WORK REQUIRED:
Count the lines of the records below that contain the string "instrumentName", and give only that number.

Source records:
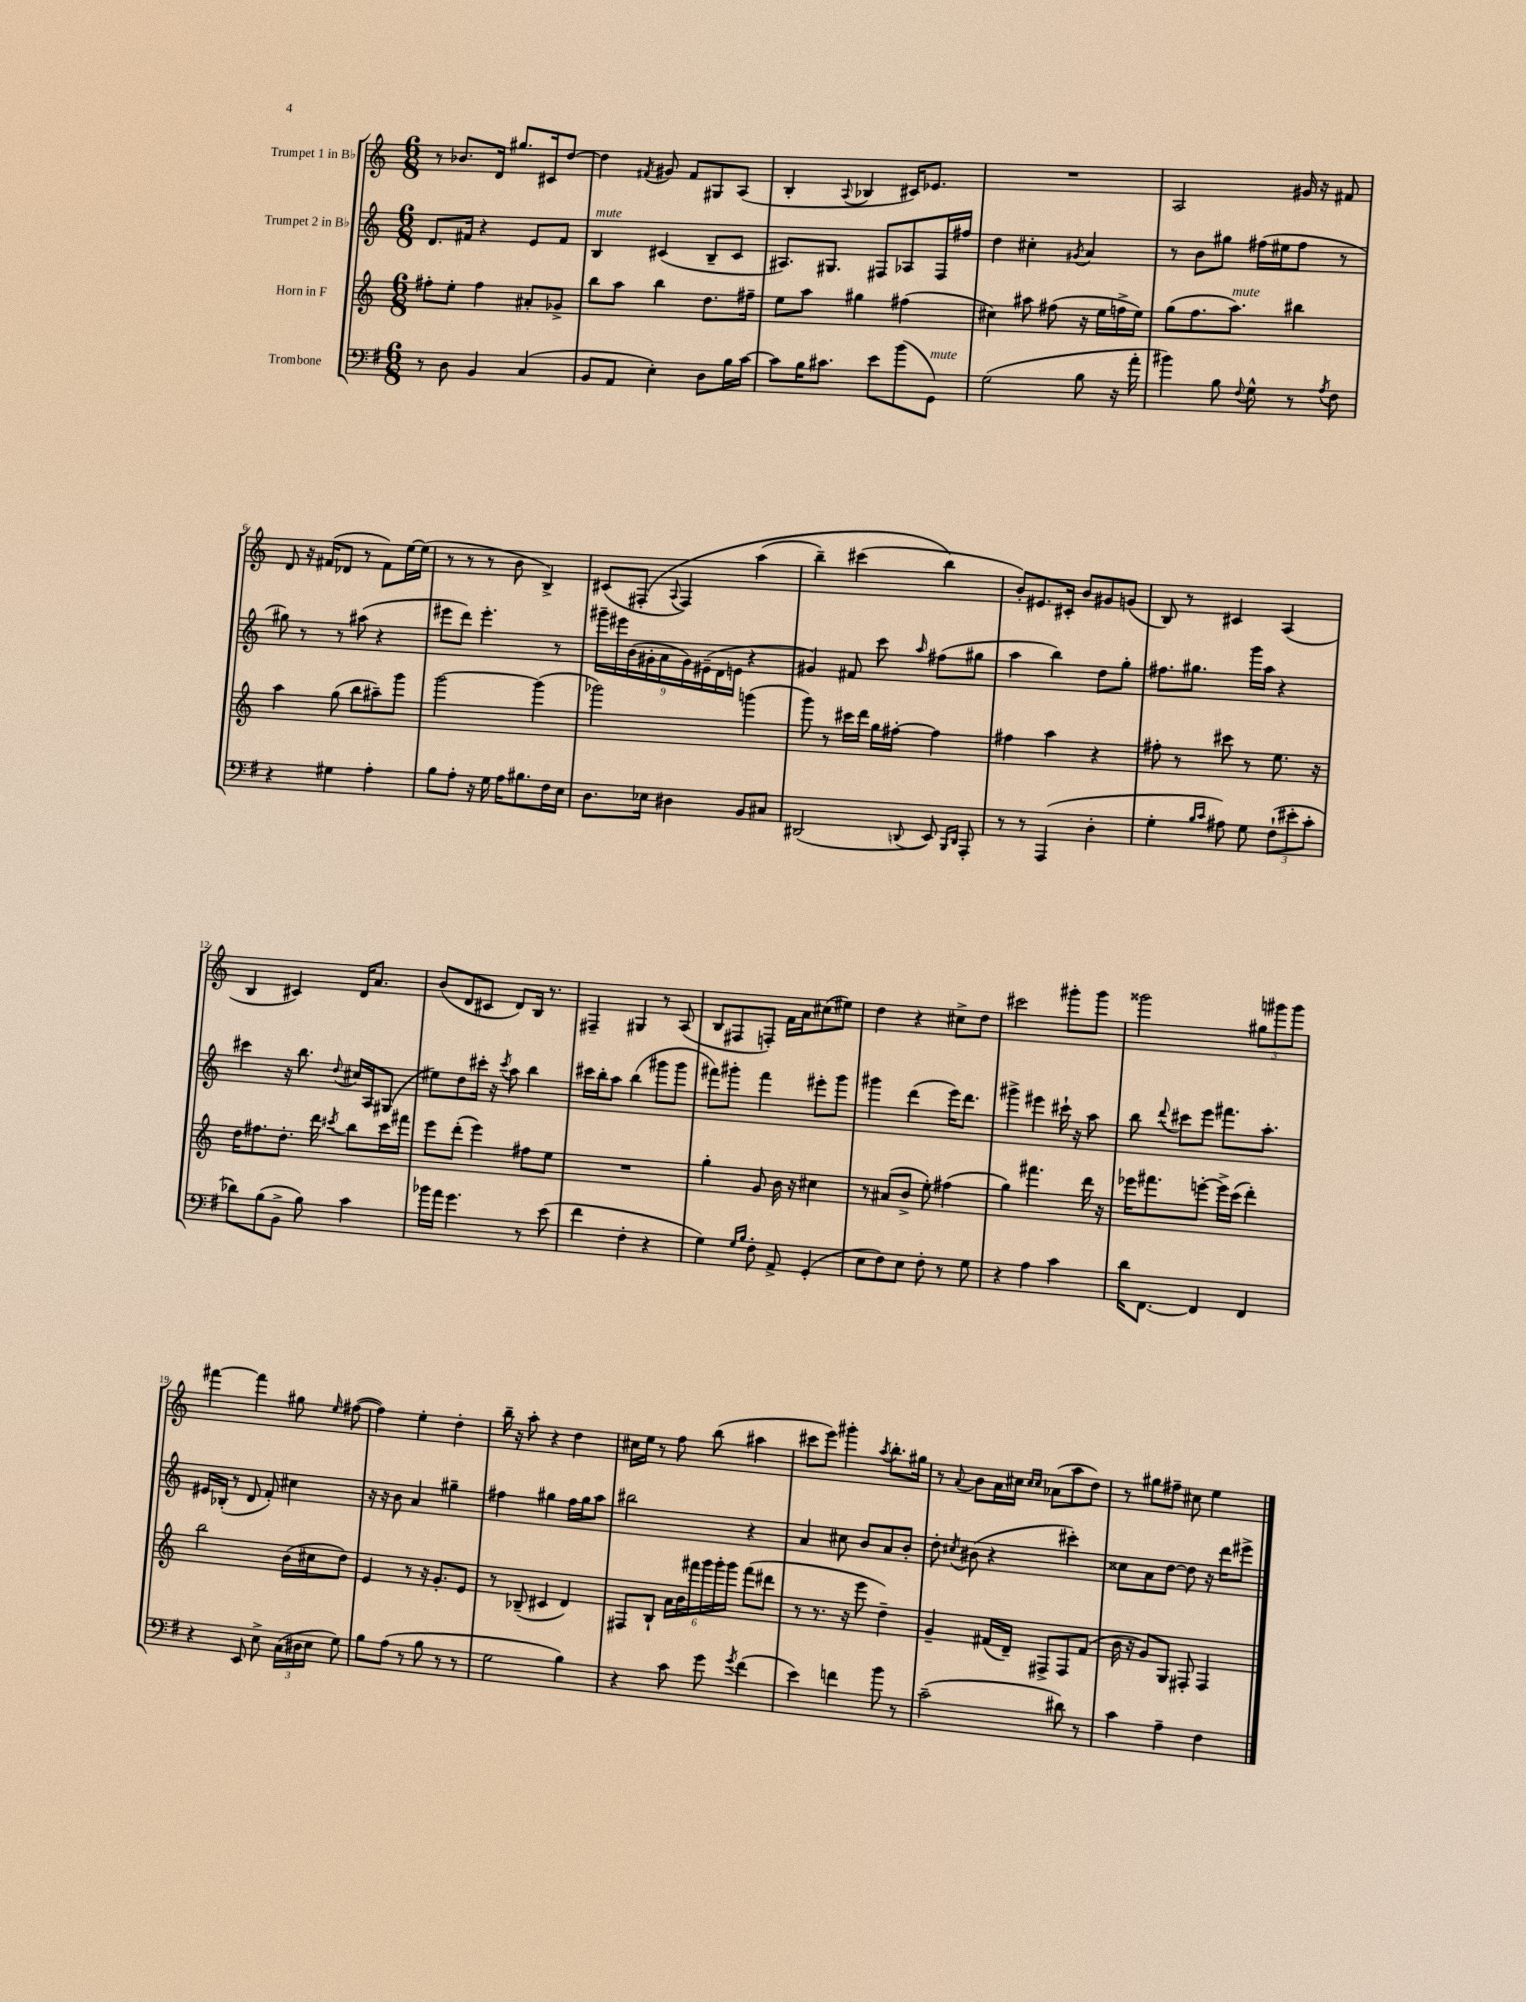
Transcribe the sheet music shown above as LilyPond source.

<<
\new StaffGroup <<
\new Staff = "s0" \with { instrumentName = "Trumpet 1 in Bb" } {
    \clef treble \key c \major \numericTimeSignature \time 6/8
    \autoBeamOff r8 bes'8.[ d'16] gis''8.[ cis'16 d''8]~ |
    d''4 \acciaccatura { fis'8 } gis'8 fis'8[ gis8 a8]( |
    b4-. \appoggiatura { a8 } bes4 cis'16[) ees'8.] |
    R2. |
    a2 gis'16 r16 fis'8 |
    d'8 r16 fis'16[( des'8] r8 fis'8[) e''16~ e''16]( |
    r8 r8 r8 b'8 b4->) |
    cis'8[( fis8]-.\( \appoggiatura { a8 } fis4) a''4( |
    b''4--) cis'''4( b''4\) |
    b'8[-.) eis'8. cis'16]-. b'8[ gis'8 g'8]( |
    b8) r8 cis'4 a4( |
    b4 cis'4) d'16[ a'8.] |
    b'8[( d'8 cis'8] d'8[) b16] r8. |
    fis4-- gis4 r8 a8( |
    b8[ fis8 f8]-.) f'16[ a'16 cis''8( eis''8]) |
    d''4 r4 cis''8[-> d''8] |
    cis'''2 gis'''8[-. gis'''8] |
    gisis'''2 \tuplet 3/2 { gis''8[ gis'''8 gis'''8] } |
    fis'''4~ fis'''4 gis''8 \grace { e''16 } fis''8~( |
    fis''4) e''4-. d''4-. |
    b''16-- r16 a''8-. r4 d''4 |
    cis''16[ e''16] r8 f''8 b''8( ais''4 |
    cis'''8[ e'''8]) gis'''4-. \acciaccatura { a''8 } b''8.[-. gis''16] |
    r8 \appoggiatura { a'8 } b'8[ a'16 cis''16] \grace { cis''16[ cis''16] } aes'8[( a''8 d''8]) |
    r8 gis''8[ fis''8]-- cis''8 e''4 \bar "|." |
}
\new Staff = "s1" \with { instrumentName = "Trumpet 2 in Bb" } {
    \clef treble \key c \major \numericTimeSignature \time 6/8
    \autoBeamOff d'8.[ fis'16] r4 e'8[ fis'8] |
    b4^\markup { \italic "mute" } cis'4( b8[-- cis'8] |
    ais8.[) gis8.] fis8[ aes8 fis16 fis''16] |
    d''4 cis''4-. \acciaccatura { gis'8 } a'4 |
    r8 b'8[ gis''8] fis''16[( eis''16 fis''8] r8 |
    gis''8) r8 r8 ais''8( r4 |
    eis'''8[ d'''8]) eis'''4.-. r8 |
    \tuplet 9/8 { gis'''16[-- eis'''16 b'16( gis'16-. a'16 gis'16) eis'16--( d'16 e'16] } r4 |
    gis'4) fis'8 c'''8 \grace { a''16 } fis''8[( gis''8] |
    a''4 b''4) d''8[ g''8]-. |
    fis''8.[ gis''8.] g'''16[ a''16] r4 |
    cis'''4 r16 b''8. \appoggiatura { d''8 } cis''16[ a16 gis8]( |
    eis''8[) d''8 cis'''16]-. r16 \acciaccatura { cis'''8 } a''8 b''4 |
    cis'''16[ b''16-. a''8] b''4( gis'''8[ gis'''8] |
    fis'''8[) gis'''8]-. fis'''4 eis'''8[-. gis'''8] |
    gis'''4 d'''4( e'''16[) d'''8.] |
    gis'''4-> eis'''4 cis'''16-! r16 a''8 |
    b''8 \appoggiatura { d'''8 } cis'''8[ e'''8] fis'''8.[ a''8.]-. |
    eis'16[ bes16]-.( r8 d'8 f'8-.) cis''4 |
    r16 r16 b'8 a'4 gis''4-- |
    fis''4 gis''4 fis''16[ gis''16 a''8] |
    bis''2 r4 |
    a'4 cis''8 b'8[ a'8 b'8]-. |
    d''8-. \acciaccatura { cis''8 } bis'8( r4 cis'''4-.) |
    cisis''8[ a'8 d''8]~ d''8 r16 d'''16[ eis'''8]-> \bar "|." |
}
\new Staff = "s2" \with { instrumentName = "Horn in F" } {
    \clef treble \key c \major \numericTimeSignature \time 6/8
    \autoBeamOff fis''8[-. e''8]-. fis''4 ais'8[-. ges'8]-> |
    b''8[ a''8] b''4 d''8.[ fis''16]-- |
    e''8[ a''8] gis''4 fis''4( |
    cis''4) ais''8 fis''8( r16 e''16[ f''16-> e''16]) |
    g''8[( f''8. a''8.]^\markup { \italic "mute" }) bis''4 |
    a''4 g''8( b''8[ ais''8--) g'''8] |
    g'''2~ g'''4( |
    ges'''2) g'''4( |
    g'''8) r8 cis'''16[ d'''16] g''16[ fis''16]~-. fis''4 |
    fis''4 a''4 r4 |
    fis''8-. r8 cis'''8 r8 e''8. r16 |
    d''16[ fis''8. d''8.]-. d'''16 \acciaccatura { cis'''8 } b''8[ cis'''16 fis'''16] |
    e'''8[ d'''8]-.( e'''4) fis''8[ e''8] |
    R2. |
    g''4-. g'8 b'16 r16 cis''4 |
    r8 ais'8[( b'8]-> e''8-.) fis''4( |
    g''4) fis'''4. d'''16 r16 |
    ees'''16[ fis'''8. e'''8]~-. e'''16[-> c'''16]( d'''4-.) |
    b''2 b'16[( cis''16 d''8]) |
    e'4 r8 r16 g'8.[-. e'8] |
    r8 bes8--( cis'4 d'4) |
    fis8[ b8]-! \tuplet 6/4 { a'16[ b'16 fis'''16 g'''16 g'''16-. g'''16] } fis'''8[( dis'''8] |
    r8 r8. r16 e'''8 d''4--) |
    g'4-- fis'16[( d'16]--) fis8[-> fis8 fis'8]( |
    b'16 r16 g'8[) g8] fis8-. fis4 \bar "|." |
}
\new Staff = "s3" \with { instrumentName = "Trombone" } {
    \clef bass \key g \major \numericTimeSignature \time 6/8
    \autoBeamOff r8 d8 b,4 c4( |
    b,8[ a,8] e4-.) d8[ b16 c'16]~ |
    c'8[ b16 cis'8.] e'8[ b'8( g,8]^\markup { \italic "mute" }) |
    g2( b8 r16 a'16-. |
    bis'4) b8 \appoggiatura { fis8 } g8-^ r8 \acciaccatura { a8 } fis8 |
    r4 gis4 a4-. |
    b8[ a8]-. r16 g16 a16[ bis8. fis16 e16] |
    d8.[ ees16] dis4 b,8[ cis8] |
    dis,2( \appoggiatura { d,8 } e,8) \grace { b,,16[ d,16] } a,,8-. |
    r8 r8 a,,4( d4-. |
    g4-. \grace { b16[ c'16] } ais8) g8 \tuplet 3/2 { fis8[-!( eis'8-. c'8]-. } |
    des'8[) b8( b,8]-> b8) c'4 |
    bes'16[ a'16] g'4. r8 e'8( |
    fis'4 fis4-. r4 |
    g4) \grace { g16[ b16] } fis8-. a,8-> g,4-.( |
    e8[ fis8) e8] fis8-. r8 g8 |
    r4 a4 c'4 |
    d'16[ fis,8.]~ fis,4 fis,4 |
    r4 e,8 e8-> \tuplet 3/2 { c16[( dis16 e16] } g8) |
    b8[ a8]( r8 b8 r8 r8 |
    g2 b4) |
    r4 c'8 g'8 \acciaccatura { g'8 } fis'4( |
    e'4) f'4 b'8 r8 |
    c'2--( dis'8) r8 |
    c'4 a4-- fis4 \bar "|." |
}
>>
>>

SOLUTION TO THIS TASK:
4